Print only the lines from the one with "(313, 372) = (566, 182): pink" through the end of the data, exactly, and please omit pictures.

─── ENTRIES SHOWN ───

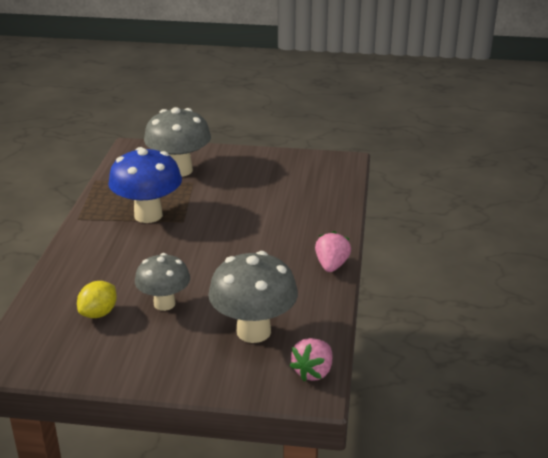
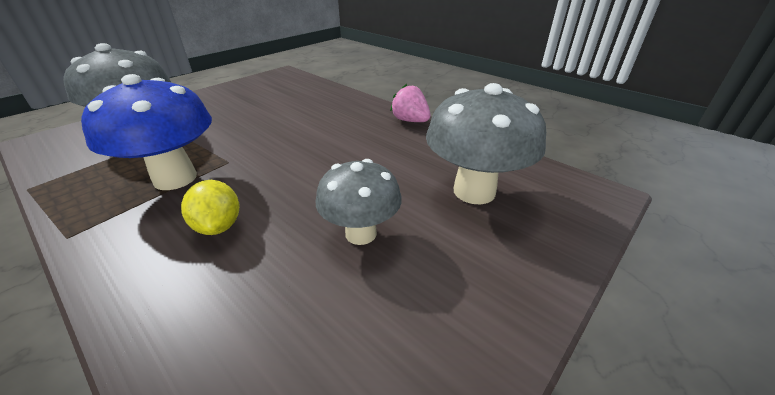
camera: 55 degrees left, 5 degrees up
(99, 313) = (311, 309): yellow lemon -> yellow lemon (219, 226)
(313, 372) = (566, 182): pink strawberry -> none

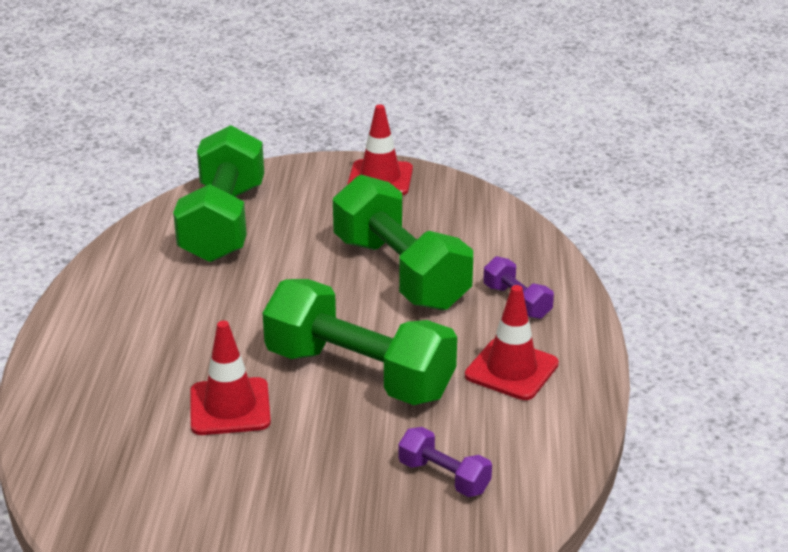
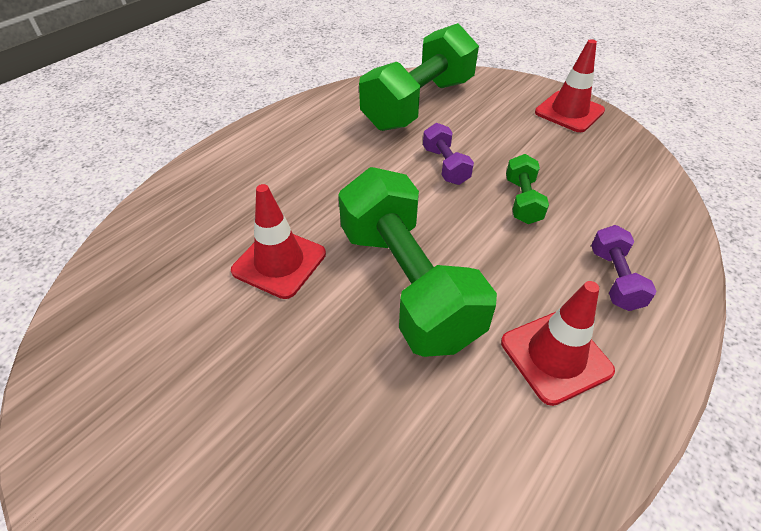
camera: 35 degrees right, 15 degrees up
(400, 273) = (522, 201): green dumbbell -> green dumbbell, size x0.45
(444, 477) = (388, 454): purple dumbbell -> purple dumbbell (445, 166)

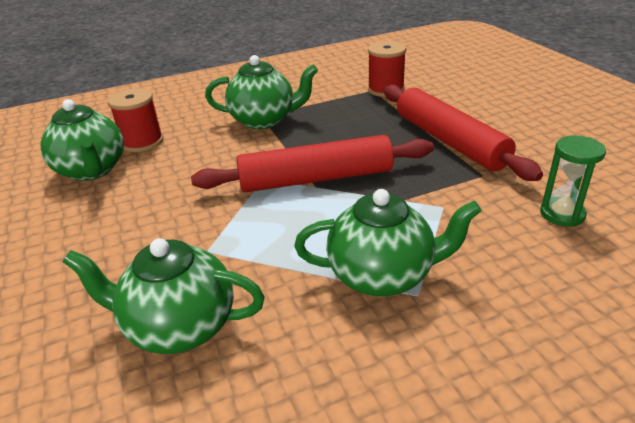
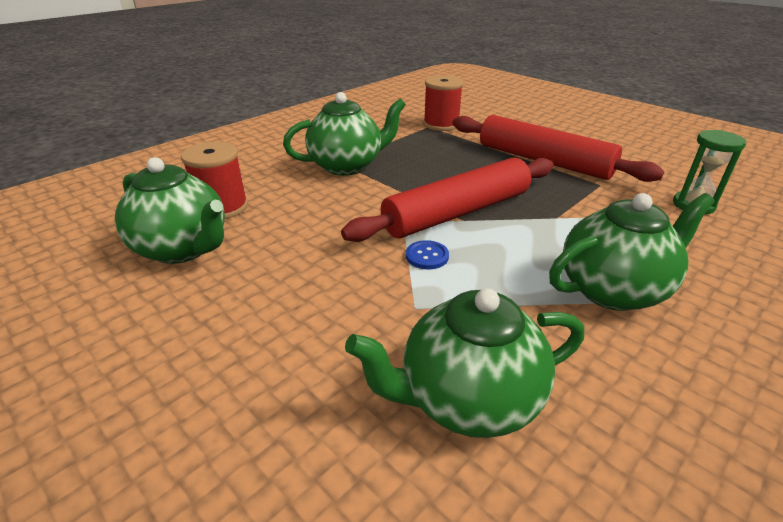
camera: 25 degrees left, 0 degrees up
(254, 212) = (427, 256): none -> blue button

───

* ANSWER TO THE PROBLEM:
(313, 372) = (566, 182): pink strawberry -> none

camera: 35 degrees right, 15 degrees up
(400, 273) = (522, 201): green dumbbell -> green dumbbell, size x0.45
(444, 477) = (388, 454): purple dumbbell -> purple dumbbell (445, 166)

camera: 25 degrees left, 0 degrees up
(254, 212) = (427, 256): none -> blue button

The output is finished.